START Record set
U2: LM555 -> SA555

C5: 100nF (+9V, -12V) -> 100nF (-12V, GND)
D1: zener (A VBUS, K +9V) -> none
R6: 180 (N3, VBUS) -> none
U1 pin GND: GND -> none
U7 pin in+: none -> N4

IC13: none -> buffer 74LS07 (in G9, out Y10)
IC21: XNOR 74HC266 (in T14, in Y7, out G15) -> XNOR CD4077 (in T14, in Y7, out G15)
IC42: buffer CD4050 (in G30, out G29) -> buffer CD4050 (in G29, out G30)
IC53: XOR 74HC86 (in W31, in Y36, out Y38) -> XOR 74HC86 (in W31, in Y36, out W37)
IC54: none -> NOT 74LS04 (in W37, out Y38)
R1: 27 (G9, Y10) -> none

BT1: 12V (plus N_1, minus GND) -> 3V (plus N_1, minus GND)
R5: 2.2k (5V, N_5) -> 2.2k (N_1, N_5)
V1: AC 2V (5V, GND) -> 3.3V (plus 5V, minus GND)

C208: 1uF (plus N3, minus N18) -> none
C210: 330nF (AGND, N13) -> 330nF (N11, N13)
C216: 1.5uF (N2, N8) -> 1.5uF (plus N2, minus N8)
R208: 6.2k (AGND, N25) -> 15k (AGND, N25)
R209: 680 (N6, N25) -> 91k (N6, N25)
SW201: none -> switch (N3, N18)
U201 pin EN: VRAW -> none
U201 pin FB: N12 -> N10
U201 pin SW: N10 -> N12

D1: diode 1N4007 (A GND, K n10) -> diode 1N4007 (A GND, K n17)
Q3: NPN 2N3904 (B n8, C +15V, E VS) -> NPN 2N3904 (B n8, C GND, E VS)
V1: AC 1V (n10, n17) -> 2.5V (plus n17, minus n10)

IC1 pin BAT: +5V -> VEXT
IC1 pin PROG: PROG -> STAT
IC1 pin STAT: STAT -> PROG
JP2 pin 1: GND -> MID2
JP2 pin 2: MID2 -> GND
END Record set
Task item
The response should hold only an exact repeat of the lines from the one with "IC1 pin STAT: STAT -> PROG" to the final line of the listing above.

Reply
IC1 pin STAT: STAT -> PROG
JP2 pin 1: GND -> MID2
JP2 pin 2: MID2 -> GND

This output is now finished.